EXERCISE REQUIREMENTS: Please find every line below that includes "none" and report how many there are. Nothing else is needed.
-------- EXTRACTED RECORDS
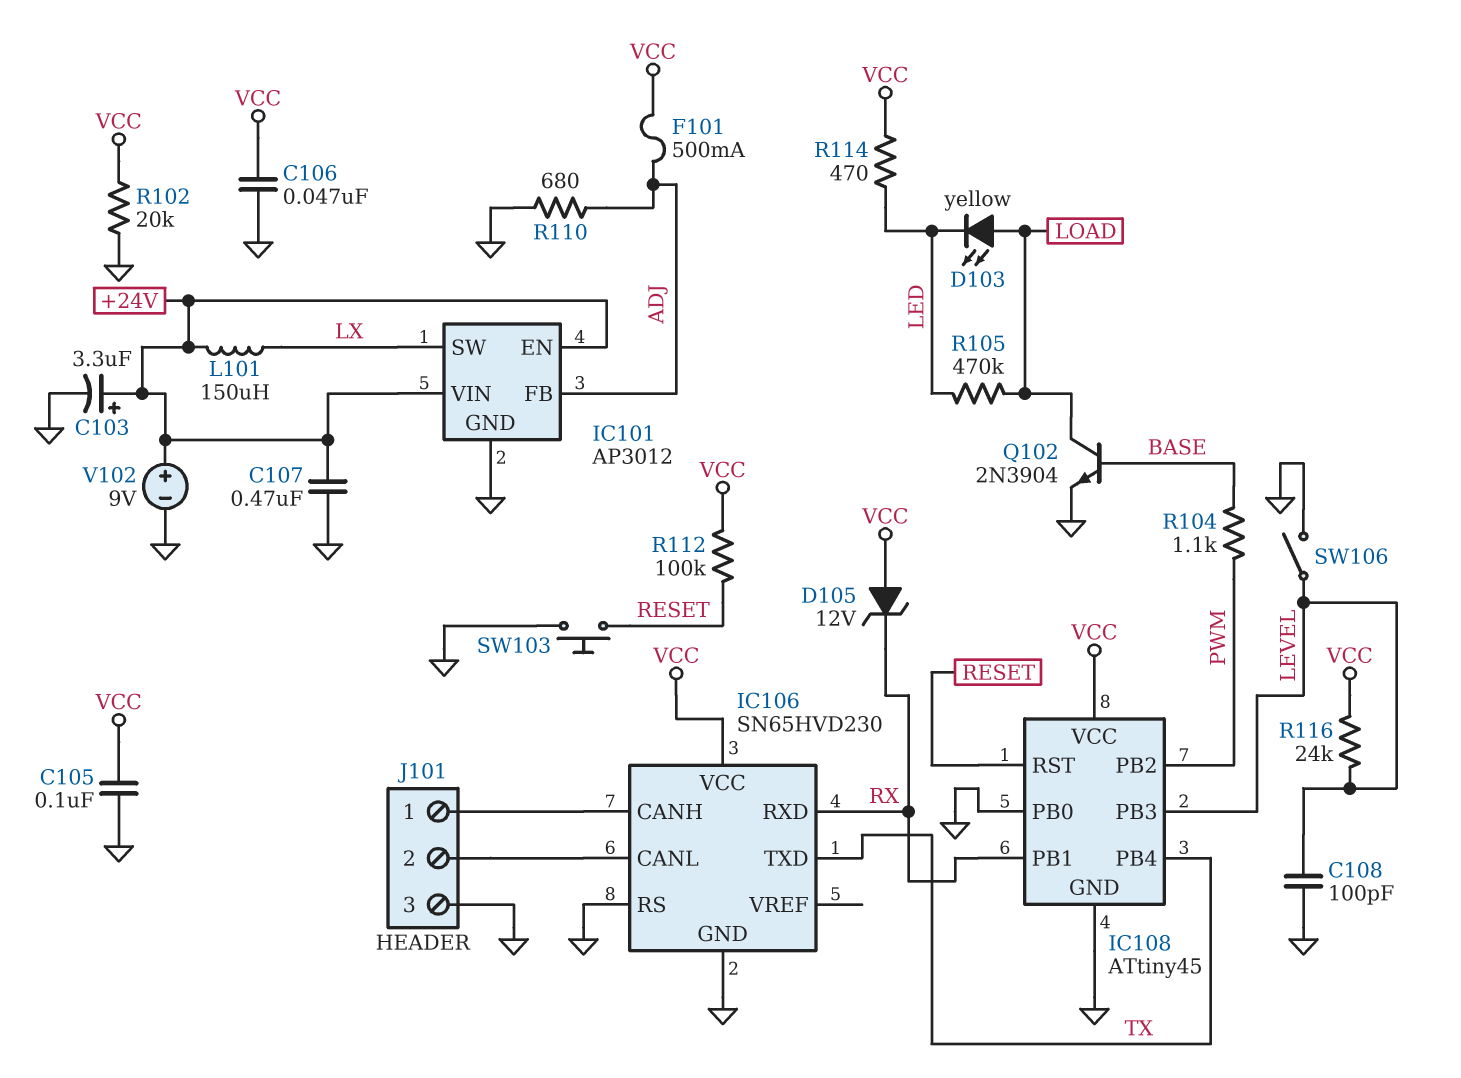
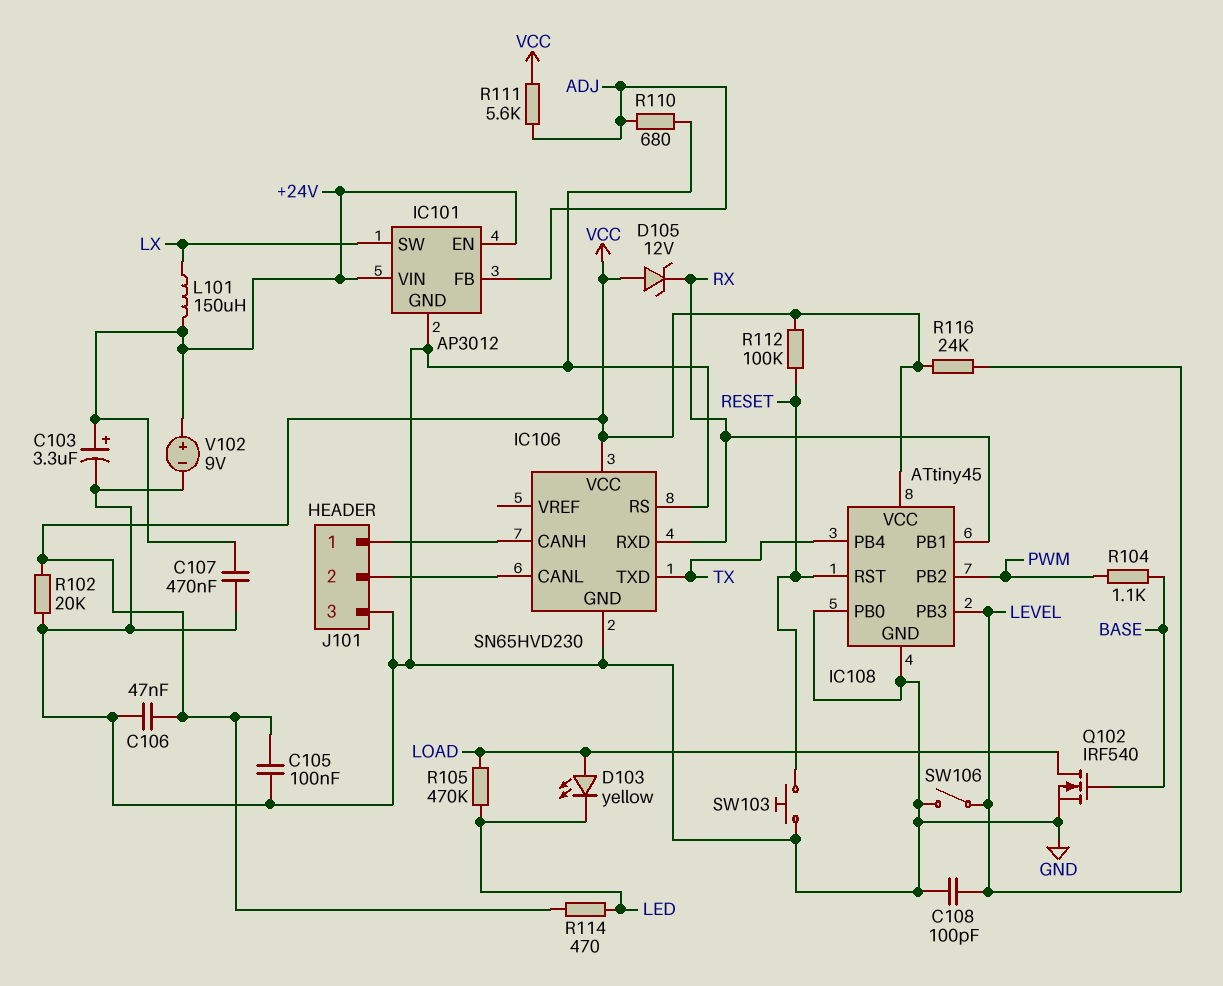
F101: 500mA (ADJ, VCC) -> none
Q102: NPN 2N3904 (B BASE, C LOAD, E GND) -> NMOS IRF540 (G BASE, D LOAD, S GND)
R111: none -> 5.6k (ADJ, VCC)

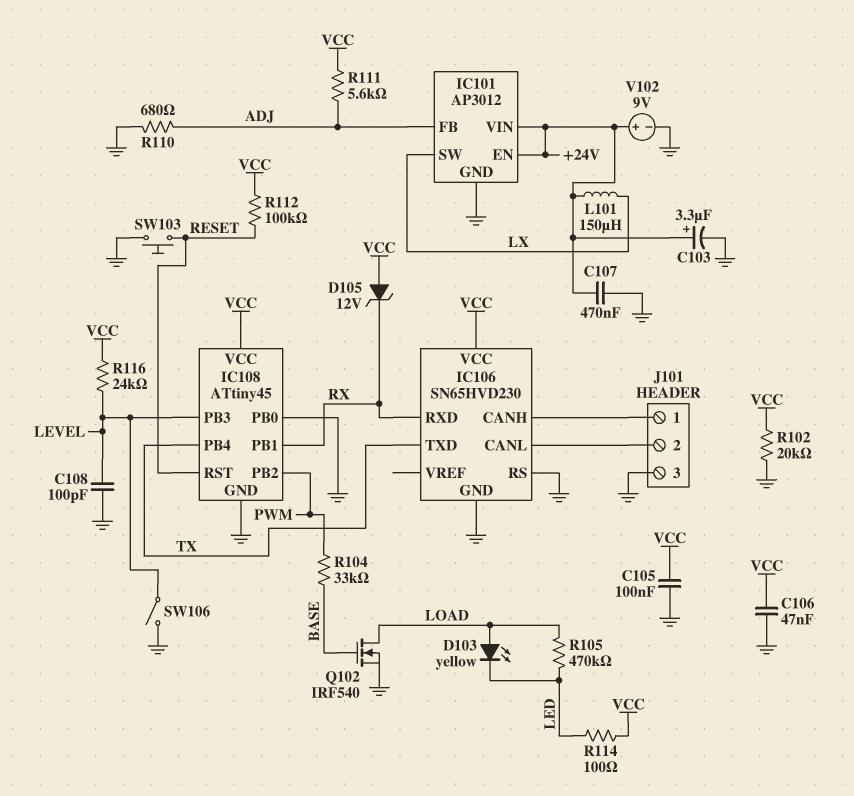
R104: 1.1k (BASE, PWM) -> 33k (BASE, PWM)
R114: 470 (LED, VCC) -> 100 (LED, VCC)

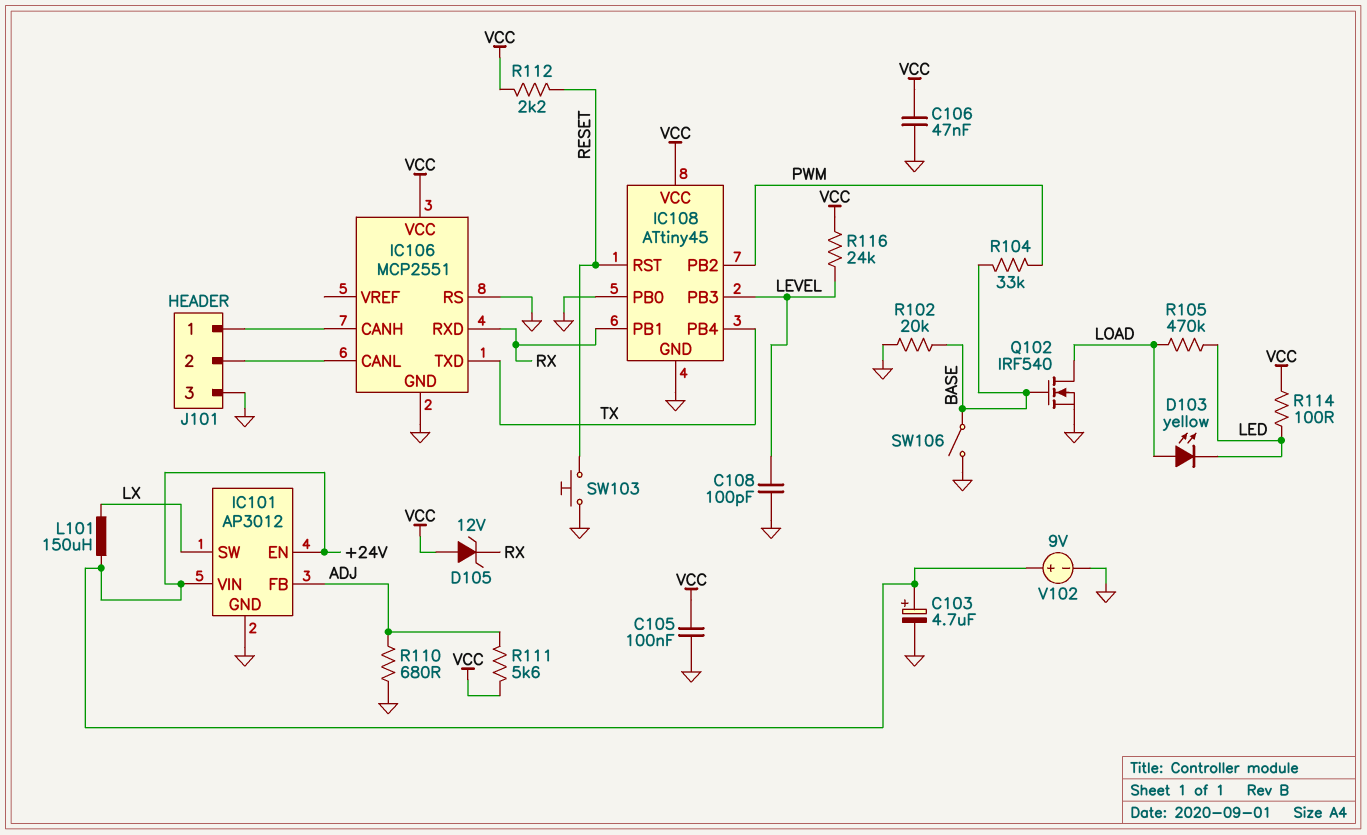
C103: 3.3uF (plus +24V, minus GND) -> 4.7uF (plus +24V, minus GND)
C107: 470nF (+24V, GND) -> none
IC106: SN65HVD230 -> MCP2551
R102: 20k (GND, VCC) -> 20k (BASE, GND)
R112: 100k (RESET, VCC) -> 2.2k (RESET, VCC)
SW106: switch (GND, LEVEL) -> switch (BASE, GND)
----------------
WRITTEN SOLUTION: 3